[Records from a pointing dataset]
----------------

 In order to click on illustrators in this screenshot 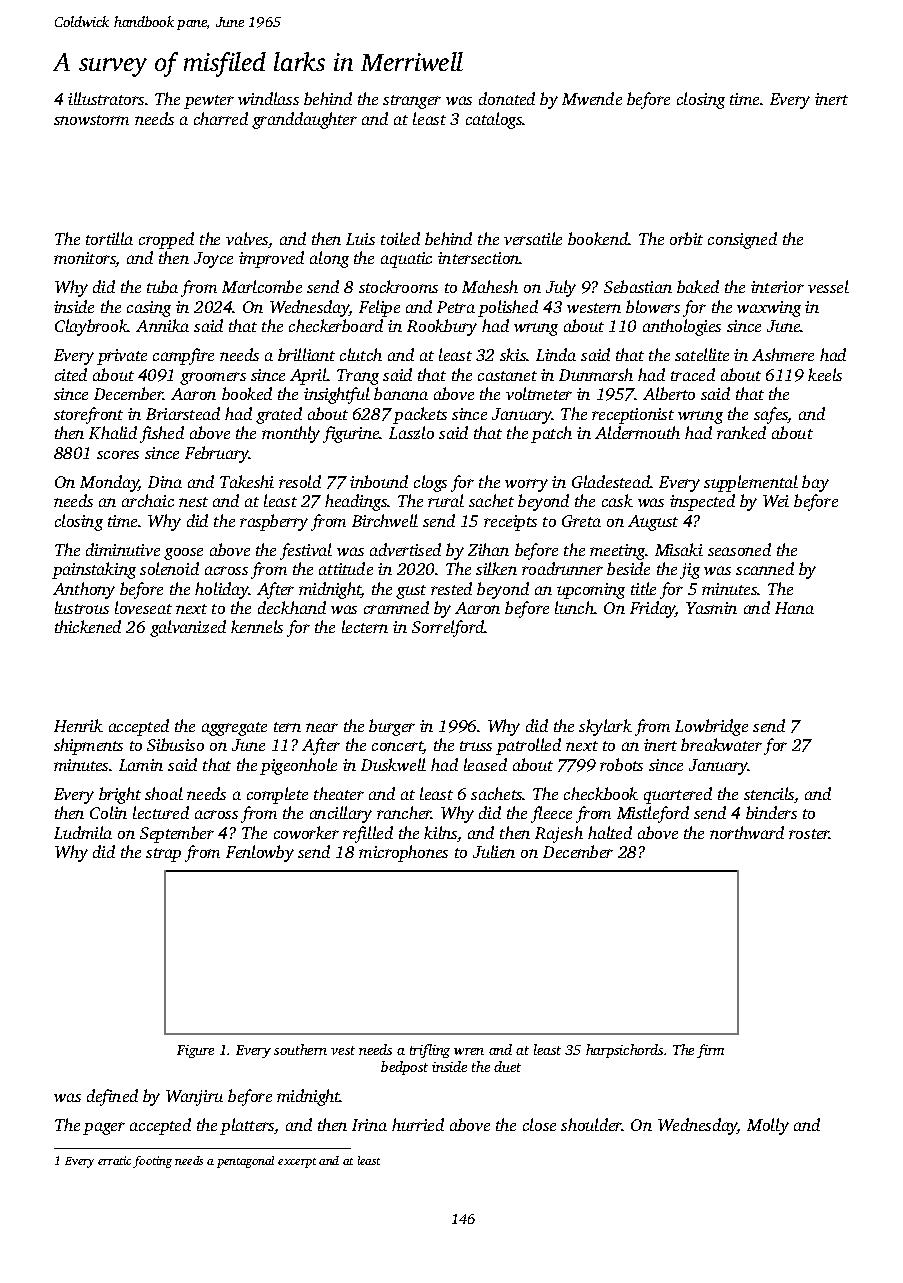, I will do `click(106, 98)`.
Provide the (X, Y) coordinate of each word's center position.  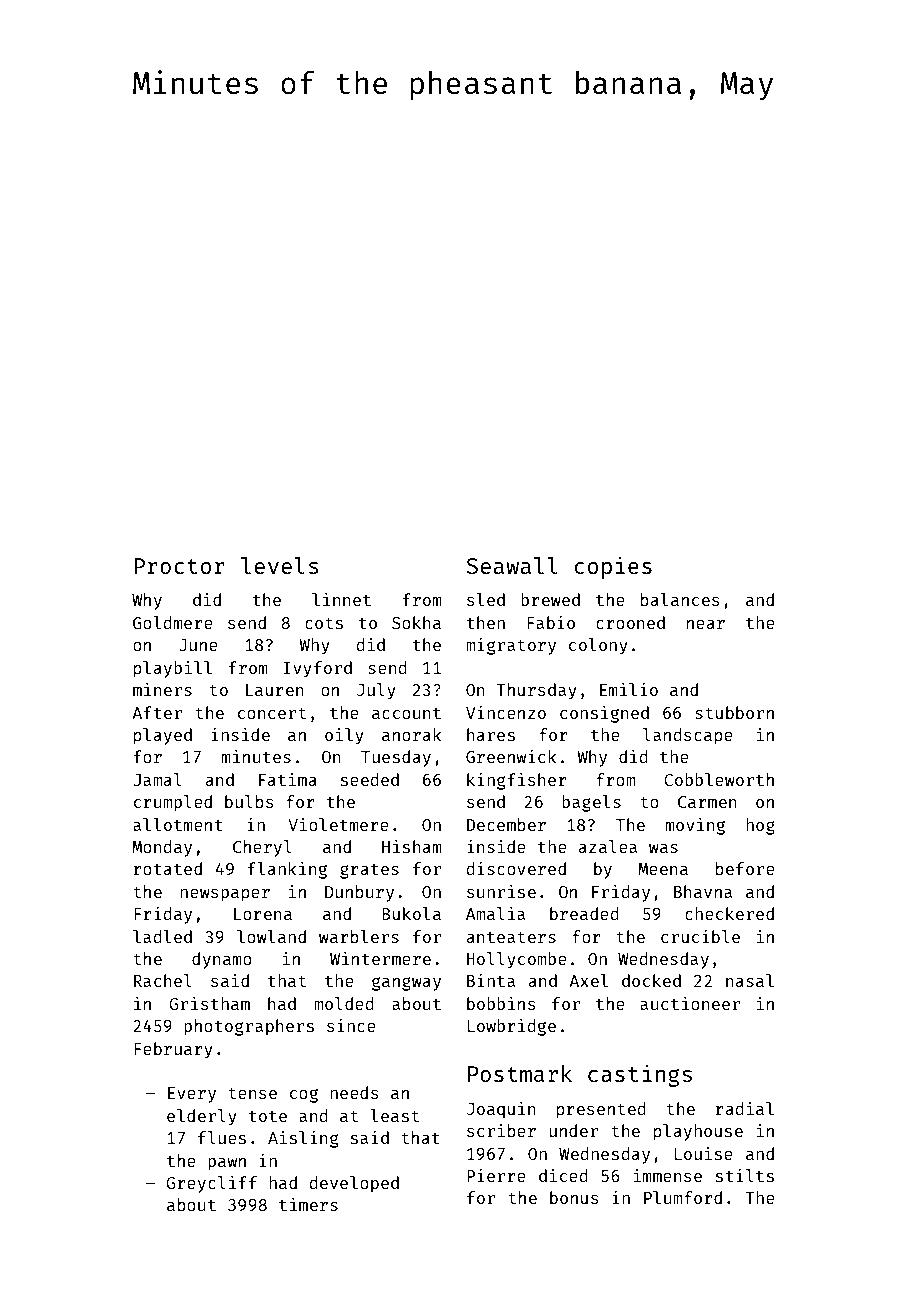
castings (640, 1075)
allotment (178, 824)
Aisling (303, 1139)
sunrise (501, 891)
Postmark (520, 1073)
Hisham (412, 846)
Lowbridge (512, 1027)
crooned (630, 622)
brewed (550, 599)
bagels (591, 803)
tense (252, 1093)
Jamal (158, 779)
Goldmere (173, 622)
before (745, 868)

----------------

* Task brief
Format the listing as a Markdown table with the columns "Row" and "Line", covering the lines from the one with "sunrise (501, 891)" through the end of the listing. Leave out blank lines.

* Written answer
| Row | Line |
|---|---|
| 1 | sunrise (501, 891) |
| 2 | Postmark (520, 1073) |
| 3 | Hisham (412, 846) |
| 4 | Lowbridge (512, 1027) |
| 5 | crooned (630, 622) |
| 6 | brewed (550, 599) |
| 7 | bagels (591, 803) |
| 8 | tense (252, 1093) |
| 9 | Jamal (158, 779) |
| 10 | Goldmere (173, 622) |
| 11 | before (745, 868) |